++++ TASK INPUT ++++

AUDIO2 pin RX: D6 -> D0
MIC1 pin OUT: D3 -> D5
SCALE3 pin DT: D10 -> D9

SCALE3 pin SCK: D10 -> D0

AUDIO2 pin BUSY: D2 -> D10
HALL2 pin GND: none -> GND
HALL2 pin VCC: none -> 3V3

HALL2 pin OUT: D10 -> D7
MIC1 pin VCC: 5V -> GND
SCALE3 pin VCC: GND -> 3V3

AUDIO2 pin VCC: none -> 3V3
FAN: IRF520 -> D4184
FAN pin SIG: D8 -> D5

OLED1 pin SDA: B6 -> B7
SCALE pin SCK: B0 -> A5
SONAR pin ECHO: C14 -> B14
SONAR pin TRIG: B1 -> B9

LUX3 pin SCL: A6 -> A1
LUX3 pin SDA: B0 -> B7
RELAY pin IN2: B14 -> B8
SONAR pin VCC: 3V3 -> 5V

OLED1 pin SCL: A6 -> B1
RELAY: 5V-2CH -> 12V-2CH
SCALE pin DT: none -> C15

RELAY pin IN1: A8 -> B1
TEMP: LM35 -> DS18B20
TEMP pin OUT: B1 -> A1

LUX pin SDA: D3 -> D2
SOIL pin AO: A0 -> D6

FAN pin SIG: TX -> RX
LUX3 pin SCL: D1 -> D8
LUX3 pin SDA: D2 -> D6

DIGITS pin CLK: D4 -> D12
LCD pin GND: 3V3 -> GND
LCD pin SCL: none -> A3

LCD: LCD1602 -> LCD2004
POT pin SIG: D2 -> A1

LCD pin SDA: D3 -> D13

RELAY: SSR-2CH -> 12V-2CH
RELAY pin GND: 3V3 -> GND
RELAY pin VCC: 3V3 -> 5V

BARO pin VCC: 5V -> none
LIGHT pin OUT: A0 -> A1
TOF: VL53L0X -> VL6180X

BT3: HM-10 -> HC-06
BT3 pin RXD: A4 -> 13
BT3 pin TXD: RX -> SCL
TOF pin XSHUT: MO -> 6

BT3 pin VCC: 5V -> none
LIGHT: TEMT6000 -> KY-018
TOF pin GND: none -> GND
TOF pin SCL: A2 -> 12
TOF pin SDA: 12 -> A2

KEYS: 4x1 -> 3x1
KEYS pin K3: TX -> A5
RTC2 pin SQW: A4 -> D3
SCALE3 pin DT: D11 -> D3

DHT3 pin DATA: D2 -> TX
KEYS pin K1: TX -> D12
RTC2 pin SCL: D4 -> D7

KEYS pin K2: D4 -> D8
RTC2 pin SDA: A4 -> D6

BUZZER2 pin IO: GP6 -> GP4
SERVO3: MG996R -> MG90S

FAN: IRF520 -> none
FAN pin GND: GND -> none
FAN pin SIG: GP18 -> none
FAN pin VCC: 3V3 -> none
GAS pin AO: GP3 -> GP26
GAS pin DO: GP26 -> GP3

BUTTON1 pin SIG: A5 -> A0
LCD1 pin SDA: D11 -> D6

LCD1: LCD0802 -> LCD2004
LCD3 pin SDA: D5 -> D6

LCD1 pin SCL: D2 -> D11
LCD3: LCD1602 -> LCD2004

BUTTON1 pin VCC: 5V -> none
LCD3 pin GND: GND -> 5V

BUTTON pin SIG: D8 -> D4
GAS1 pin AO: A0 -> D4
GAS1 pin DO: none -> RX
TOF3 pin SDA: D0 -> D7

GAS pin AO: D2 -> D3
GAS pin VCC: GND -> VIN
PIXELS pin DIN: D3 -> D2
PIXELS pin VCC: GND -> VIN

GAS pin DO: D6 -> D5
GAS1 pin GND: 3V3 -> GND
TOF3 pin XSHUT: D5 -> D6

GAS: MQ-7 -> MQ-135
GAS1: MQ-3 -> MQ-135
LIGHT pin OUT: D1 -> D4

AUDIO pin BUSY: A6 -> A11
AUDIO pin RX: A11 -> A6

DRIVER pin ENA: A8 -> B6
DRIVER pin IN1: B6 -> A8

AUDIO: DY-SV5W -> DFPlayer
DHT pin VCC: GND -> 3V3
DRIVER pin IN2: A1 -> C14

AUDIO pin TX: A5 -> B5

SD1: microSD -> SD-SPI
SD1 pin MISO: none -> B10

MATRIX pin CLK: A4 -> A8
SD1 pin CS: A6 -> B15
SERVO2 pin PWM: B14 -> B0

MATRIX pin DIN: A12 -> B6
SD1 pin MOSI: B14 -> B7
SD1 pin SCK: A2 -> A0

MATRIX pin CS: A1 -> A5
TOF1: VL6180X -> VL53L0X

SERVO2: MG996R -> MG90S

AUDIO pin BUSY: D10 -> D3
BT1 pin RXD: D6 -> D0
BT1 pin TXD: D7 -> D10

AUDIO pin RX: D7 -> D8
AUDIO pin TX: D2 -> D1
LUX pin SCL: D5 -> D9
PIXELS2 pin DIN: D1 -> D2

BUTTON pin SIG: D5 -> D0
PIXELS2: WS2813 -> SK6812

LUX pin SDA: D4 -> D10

++++

(WORK TO BE COMPLETED): Word for word, output the records that appear above.

(ANSWER TO THE EXERCISE):
AUDIO2 pin RX: D6 -> D0
MIC1 pin OUT: D3 -> D5
SCALE3 pin DT: D10 -> D9

SCALE3 pin SCK: D10 -> D0

AUDIO2 pin BUSY: D2 -> D10
HALL2 pin GND: none -> GND
HALL2 pin VCC: none -> 3V3

HALL2 pin OUT: D10 -> D7
MIC1 pin VCC: 5V -> GND
SCALE3 pin VCC: GND -> 3V3

AUDIO2 pin VCC: none -> 3V3
FAN: IRF520 -> D4184
FAN pin SIG: D8 -> D5

OLED1 pin SDA: B6 -> B7
SCALE pin SCK: B0 -> A5
SONAR pin ECHO: C14 -> B14
SONAR pin TRIG: B1 -> B9

LUX3 pin SCL: A6 -> A1
LUX3 pin SDA: B0 -> B7
RELAY pin IN2: B14 -> B8
SONAR pin VCC: 3V3 -> 5V

OLED1 pin SCL: A6 -> B1
RELAY: 5V-2CH -> 12V-2CH
SCALE pin DT: none -> C15

RELAY pin IN1: A8 -> B1
TEMP: LM35 -> DS18B20
TEMP pin OUT: B1 -> A1

LUX pin SDA: D3 -> D2
SOIL pin AO: A0 -> D6

FAN pin SIG: TX -> RX
LUX3 pin SCL: D1 -> D8
LUX3 pin SDA: D2 -> D6

DIGITS pin CLK: D4 -> D12
LCD pin GND: 3V3 -> GND
LCD pin SCL: none -> A3

LCD: LCD1602 -> LCD2004
POT pin SIG: D2 -> A1

LCD pin SDA: D3 -> D13

RELAY: SSR-2CH -> 12V-2CH
RELAY pin GND: 3V3 -> GND
RELAY pin VCC: 3V3 -> 5V

BARO pin VCC: 5V -> none
LIGHT pin OUT: A0 -> A1
TOF: VL53L0X -> VL6180X

BT3: HM-10 -> HC-06
BT3 pin RXD: A4 -> 13
BT3 pin TXD: RX -> SCL
TOF pin XSHUT: MO -> 6

BT3 pin VCC: 5V -> none
LIGHT: TEMT6000 -> KY-018
TOF pin GND: none -> GND
TOF pin SCL: A2 -> 12
TOF pin SDA: 12 -> A2

KEYS: 4x1 -> 3x1
KEYS pin K3: TX -> A5
RTC2 pin SQW: A4 -> D3
SCALE3 pin DT: D11 -> D3

DHT3 pin DATA: D2 -> TX
KEYS pin K1: TX -> D12
RTC2 pin SCL: D4 -> D7

KEYS pin K2: D4 -> D8
RTC2 pin SDA: A4 -> D6

BUZZER2 pin IO: GP6 -> GP4
SERVO3: MG996R -> MG90S

FAN: IRF520 -> none
FAN pin GND: GND -> none
FAN pin SIG: GP18 -> none
FAN pin VCC: 3V3 -> none
GAS pin AO: GP3 -> GP26
GAS pin DO: GP26 -> GP3

BUTTON1 pin SIG: A5 -> A0
LCD1 pin SDA: D11 -> D6

LCD1: LCD0802 -> LCD2004
LCD3 pin SDA: D5 -> D6

LCD1 pin SCL: D2 -> D11
LCD3: LCD1602 -> LCD2004

BUTTON1 pin VCC: 5V -> none
LCD3 pin GND: GND -> 5V

BUTTON pin SIG: D8 -> D4
GAS1 pin AO: A0 -> D4
GAS1 pin DO: none -> RX
TOF3 pin SDA: D0 -> D7

GAS pin AO: D2 -> D3
GAS pin VCC: GND -> VIN
PIXELS pin DIN: D3 -> D2
PIXELS pin VCC: GND -> VIN

GAS pin DO: D6 -> D5
GAS1 pin GND: 3V3 -> GND
TOF3 pin XSHUT: D5 -> D6

GAS: MQ-7 -> MQ-135
GAS1: MQ-3 -> MQ-135
LIGHT pin OUT: D1 -> D4

AUDIO pin BUSY: A6 -> A11
AUDIO pin RX: A11 -> A6

DRIVER pin ENA: A8 -> B6
DRIVER pin IN1: B6 -> A8

AUDIO: DY-SV5W -> DFPlayer
DHT pin VCC: GND -> 3V3
DRIVER pin IN2: A1 -> C14

AUDIO pin TX: A5 -> B5

SD1: microSD -> SD-SPI
SD1 pin MISO: none -> B10

MATRIX pin CLK: A4 -> A8
SD1 pin CS: A6 -> B15
SERVO2 pin PWM: B14 -> B0

MATRIX pin DIN: A12 -> B6
SD1 pin MOSI: B14 -> B7
SD1 pin SCK: A2 -> A0

MATRIX pin CS: A1 -> A5
TOF1: VL6180X -> VL53L0X

SERVO2: MG996R -> MG90S

AUDIO pin BUSY: D10 -> D3
BT1 pin RXD: D6 -> D0
BT1 pin TXD: D7 -> D10

AUDIO pin RX: D7 -> D8
AUDIO pin TX: D2 -> D1
LUX pin SCL: D5 -> D9
PIXELS2 pin DIN: D1 -> D2

BUTTON pin SIG: D5 -> D0
PIXELS2: WS2813 -> SK6812

LUX pin SDA: D4 -> D10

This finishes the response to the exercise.